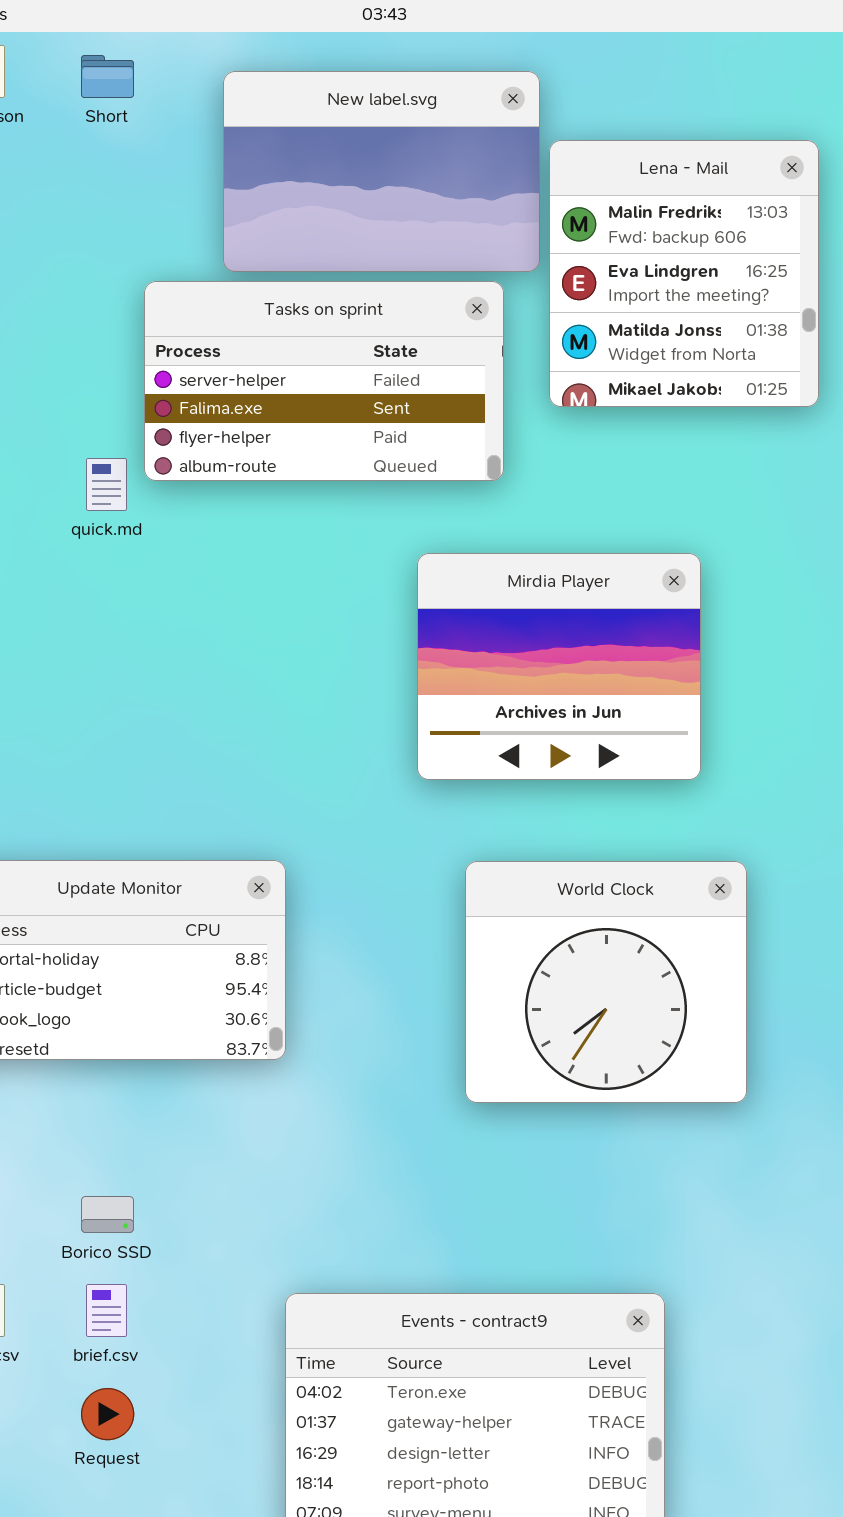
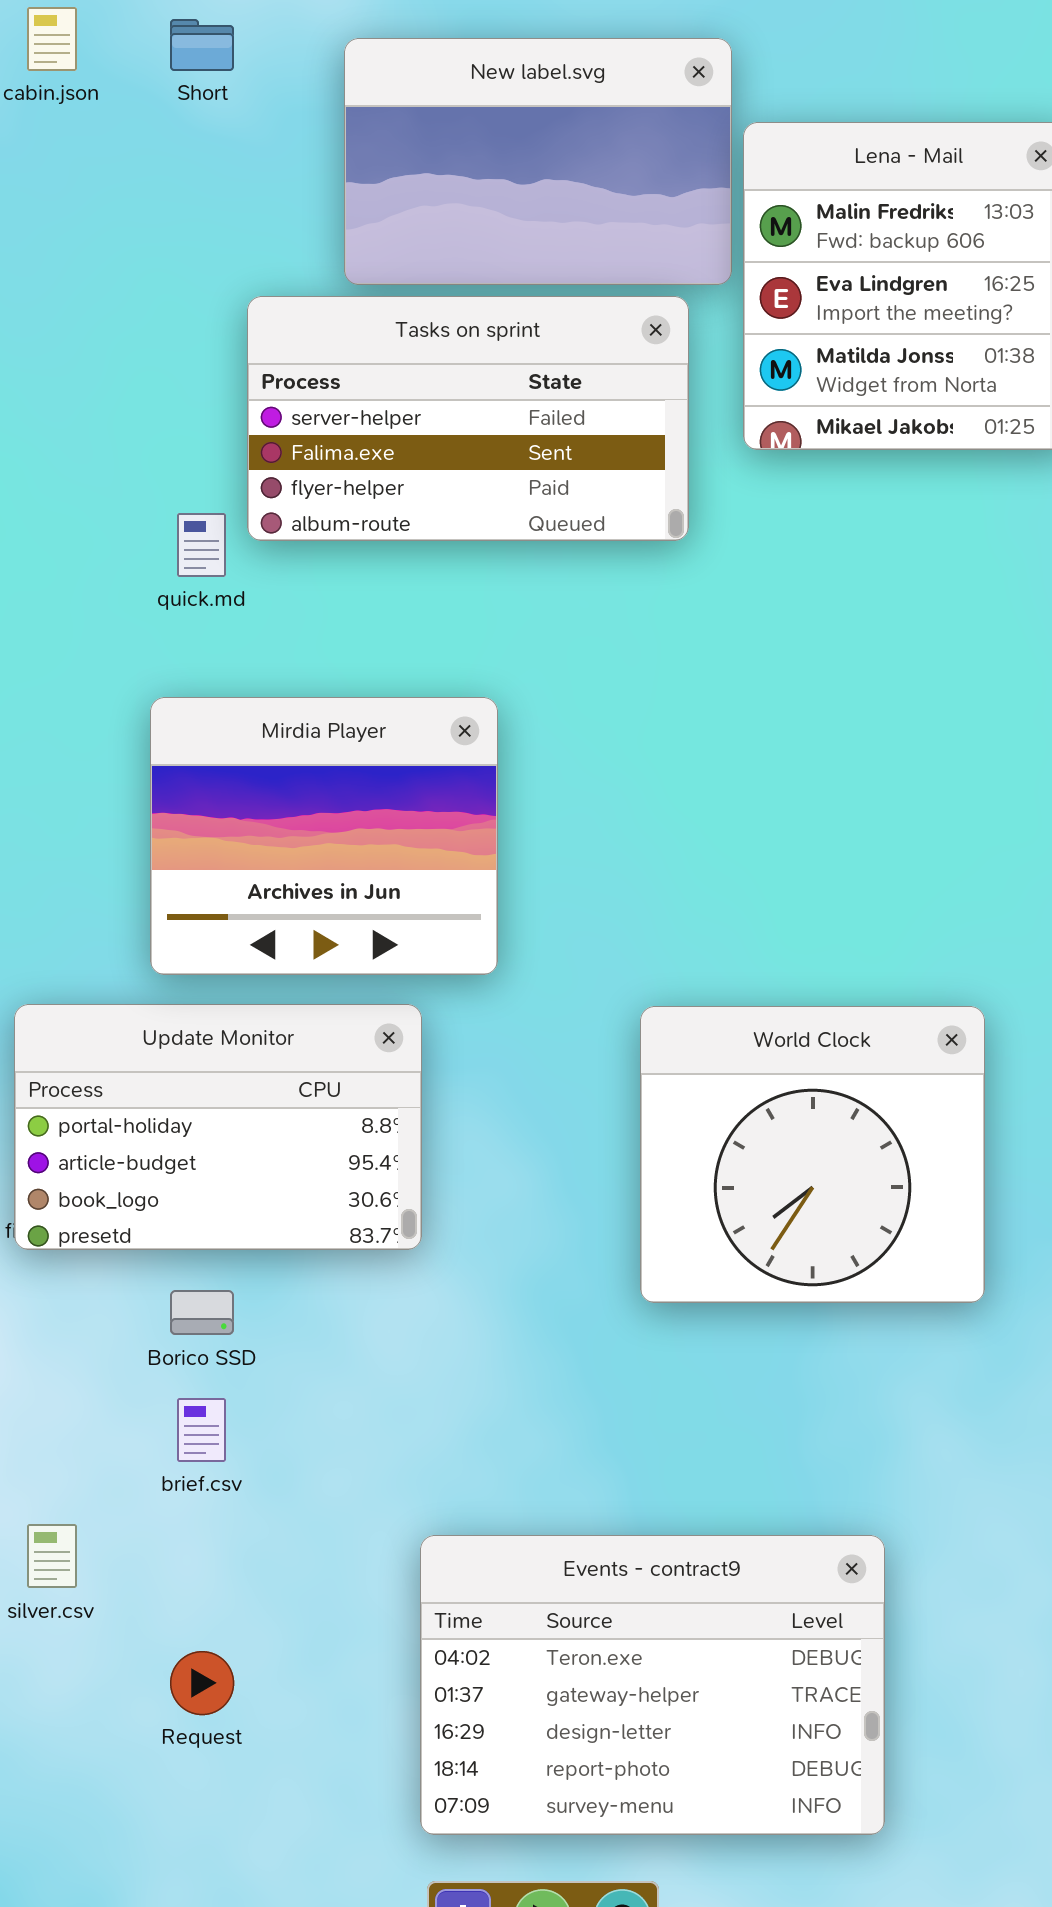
Mirdia Player: [417,553,701,780] -> [150,697,498,975], moved
Borico SSD: [81,1196,134,1233] -> [170,1290,234,1335], moved
brief.csv: [86,1284,127,1337] -> [177,1398,226,1462], moved

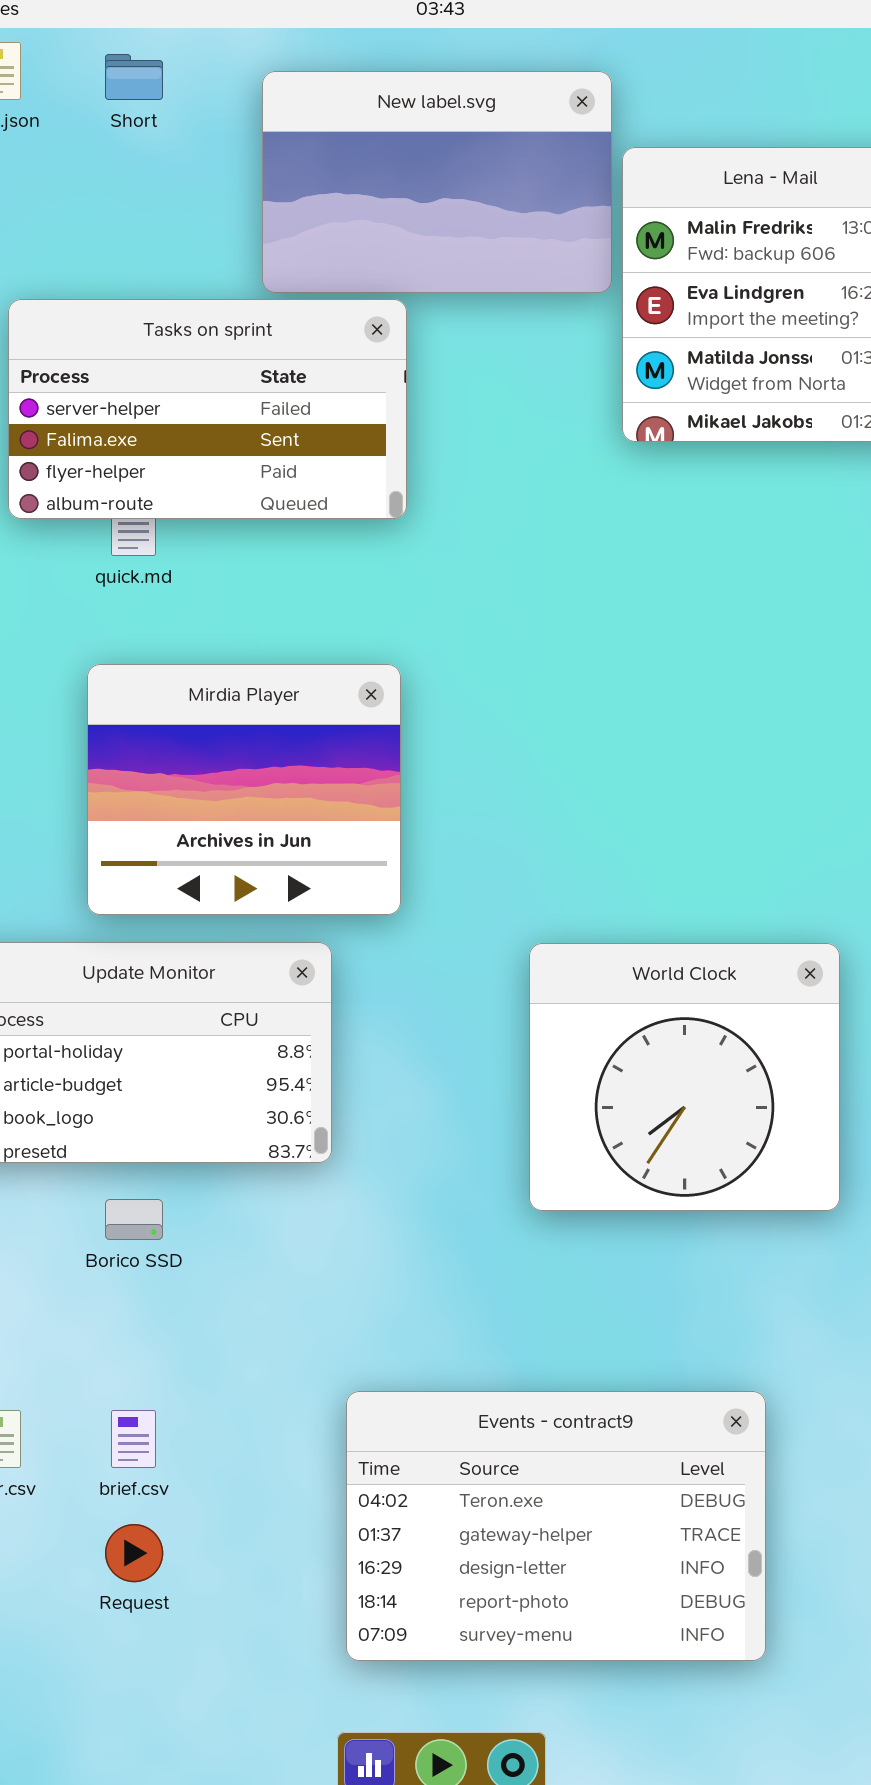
Tasks on sprint: [247,296,689,541] -> [8,299,407,519], moved
brief.csv: [177,1398,226,1462] -> [111,1410,156,1468], moved
Events - contract9: [420,1535,885,1835] -> [346,1391,766,1661], moved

=== Task ===
Starting from the line containing "Tasks on sprint: [247,296,689,541]" and ending with the final line of the data, reproduce each line exactly as it appears, including no other lines.

=== Task response ===
Tasks on sprint: [247,296,689,541] -> [8,299,407,519], moved
brief.csv: [177,1398,226,1462] -> [111,1410,156,1468], moved
Events - contract9: [420,1535,885,1835] -> [346,1391,766,1661], moved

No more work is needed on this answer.